_WHAT THE TASK ASKS:_
The line containing "[(527,276),(497,277),(498,339),(527,337),(527,276)]" marks the end: copy exactly every line from the start of the records below up to and including it, leaving out pictures.

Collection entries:

BEGIN

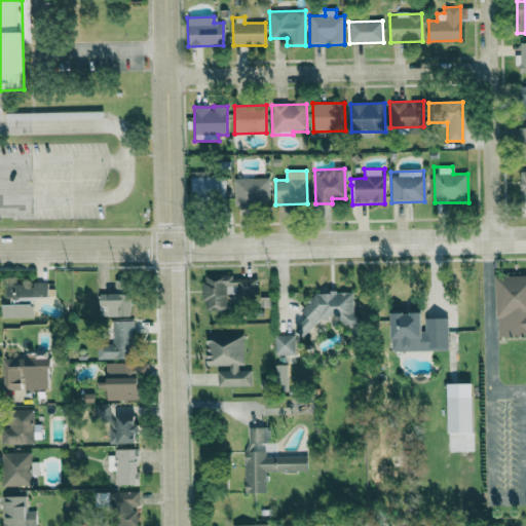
[(207,177),(207,172),(191,172),(190,202),(225,203),(225,178),(207,177)]
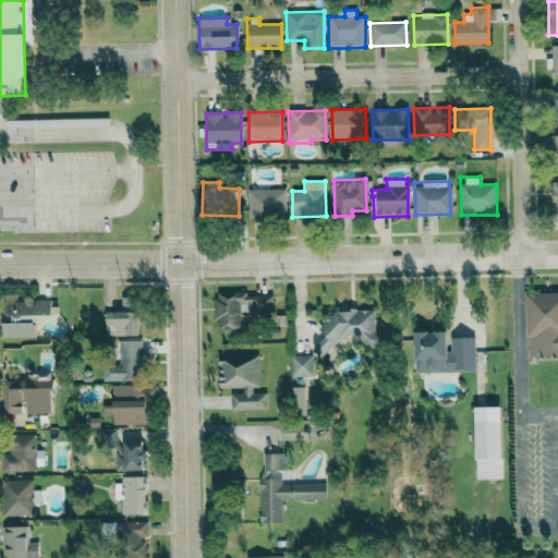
[(284,190),(247,190),(249,219),(286,218),(284,190)]
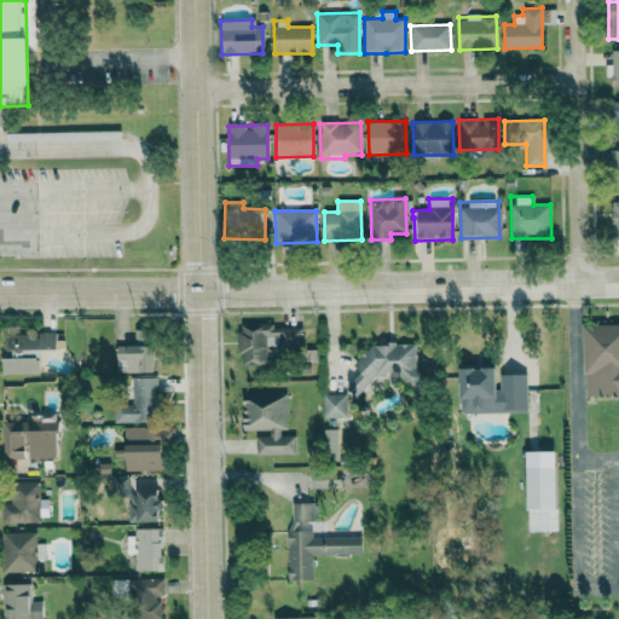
[(300,324),(238,327),(239,364),(265,364),(265,351),(301,350),(300,324)]
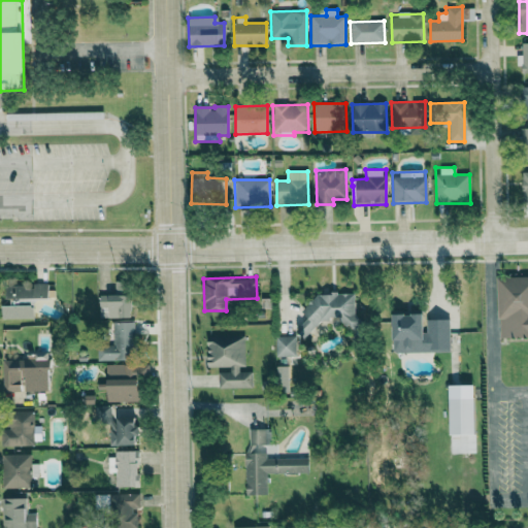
[(527,276),(497,277),(498,339),(527,337),(527,276)]
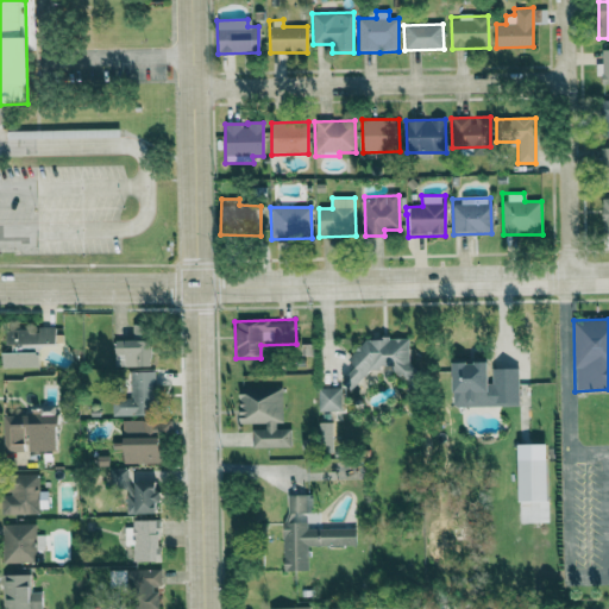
[(114,368),(151,366),(151,324),(131,324),(132,340),(114,340),(114,368)]
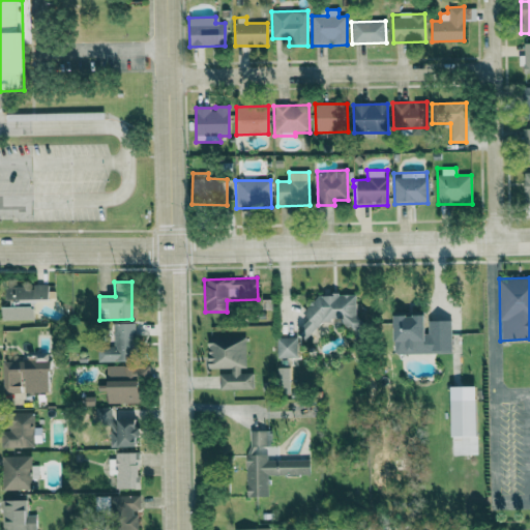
[(48,299),(47,286),(6,287),(7,306),(28,306),(28,300),(48,299)]
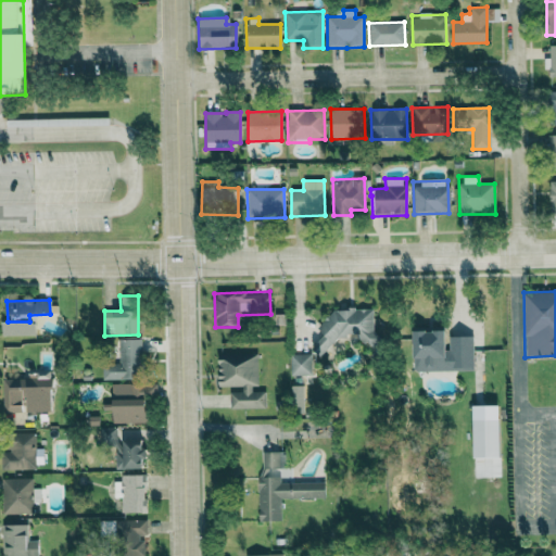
[(374,308),(333,311),(316,328),(324,335),(311,349),(320,358),(343,335),(356,333),(357,344),(375,344),(374,308)]
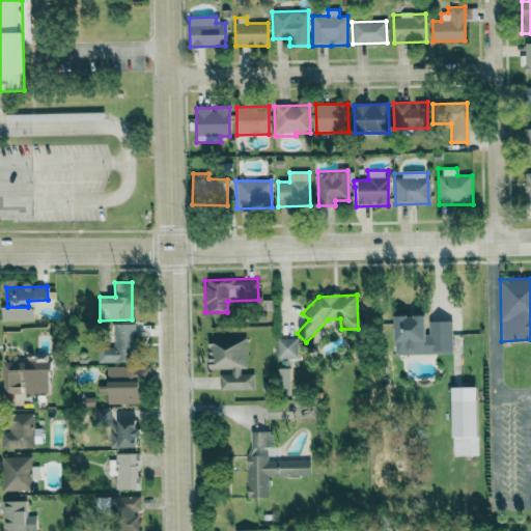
[(1,309),(1,322),(33,320),(32,308),(1,309)]
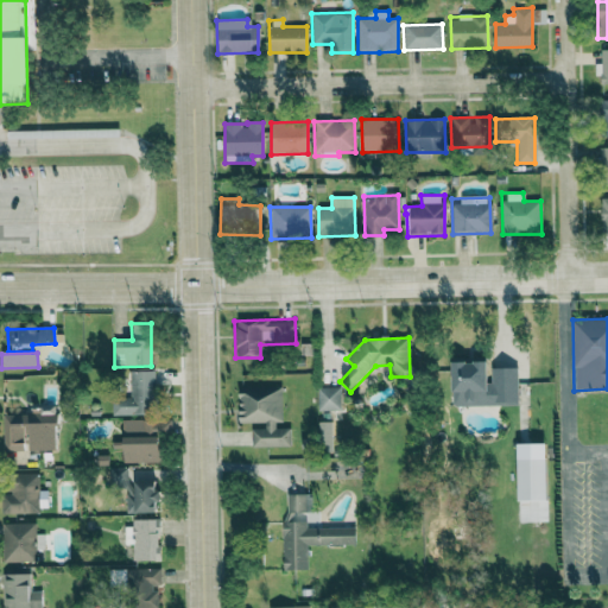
[(488,369),(488,362),(450,363),(451,406),(518,405),(517,368),(488,369)]
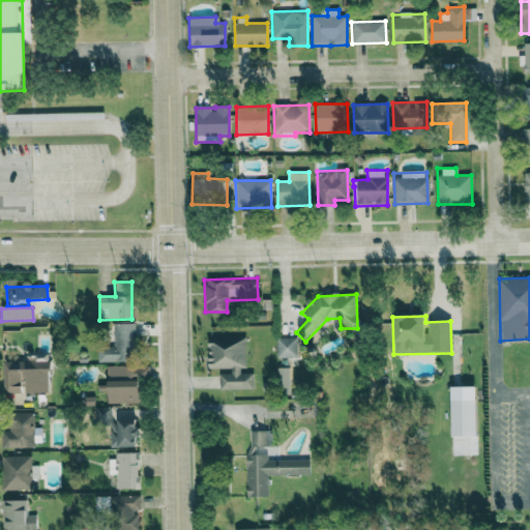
[(113,324),(113,347),(97,347),(97,362),(135,361),(135,324),(113,324)]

END

_WRITTEN SOLUTION:_
[(207,177),(207,172),(191,172),(190,202),(225,203),(225,178),(207,177)]
[(284,190),(247,190),(249,219),(286,218),(284,190)]
[(300,324),(238,327),(239,364),(265,364),(265,351),(301,350),(300,324)]
[(527,276),(497,277),(498,339),(527,337),(527,276)]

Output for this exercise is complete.